The answer should be every line below, repeated exactly, with the images left out.

⟨

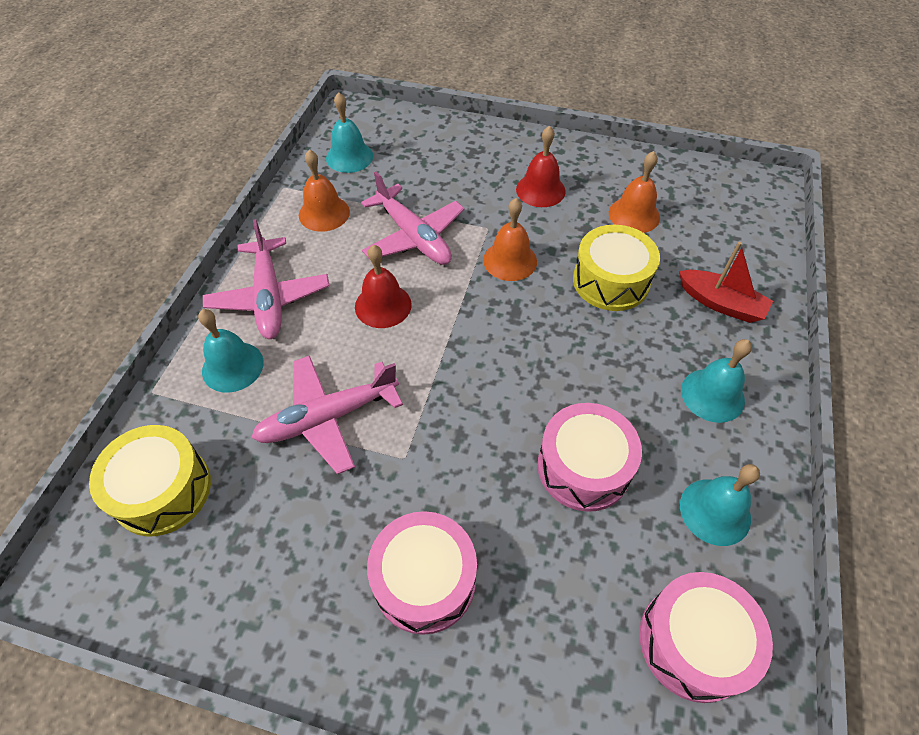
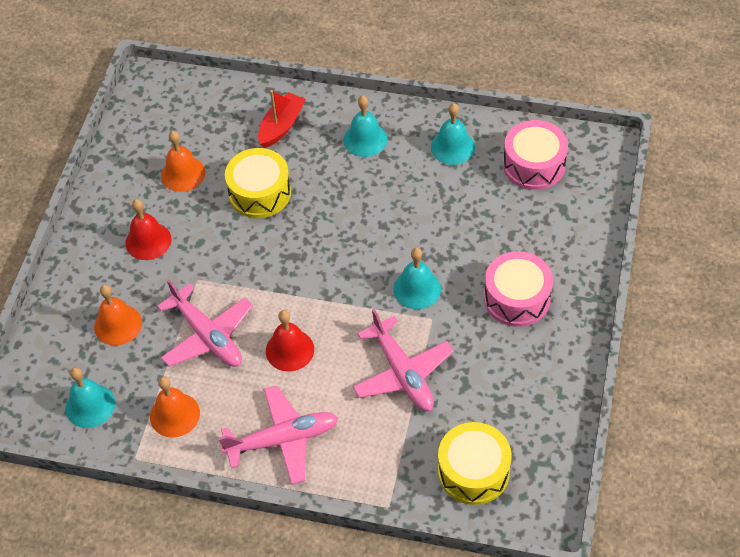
camera: 90 degrees left, 0 degrees up
(232, 366) = (359, 451): turquoise bell -> turquoise bell (417, 289)
(414, 236) = (207, 336): pink plane -> pink plane turned 90 degrees clockwise
(510, 260) = (237, 261): orange bell -> orange bell (118, 324)
(583, 467) = (428, 214): pink drum -> none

⟩

_Task output_.
camera: 90 degrees left, 0 degrees up
(232, 366) = (359, 451): turquoise bell -> turquoise bell (417, 289)
(414, 236) = (207, 336): pink plane -> pink plane turned 90 degrees clockwise
(510, 260) = (237, 261): orange bell -> orange bell (118, 324)
(583, 467) = (428, 214): pink drum -> none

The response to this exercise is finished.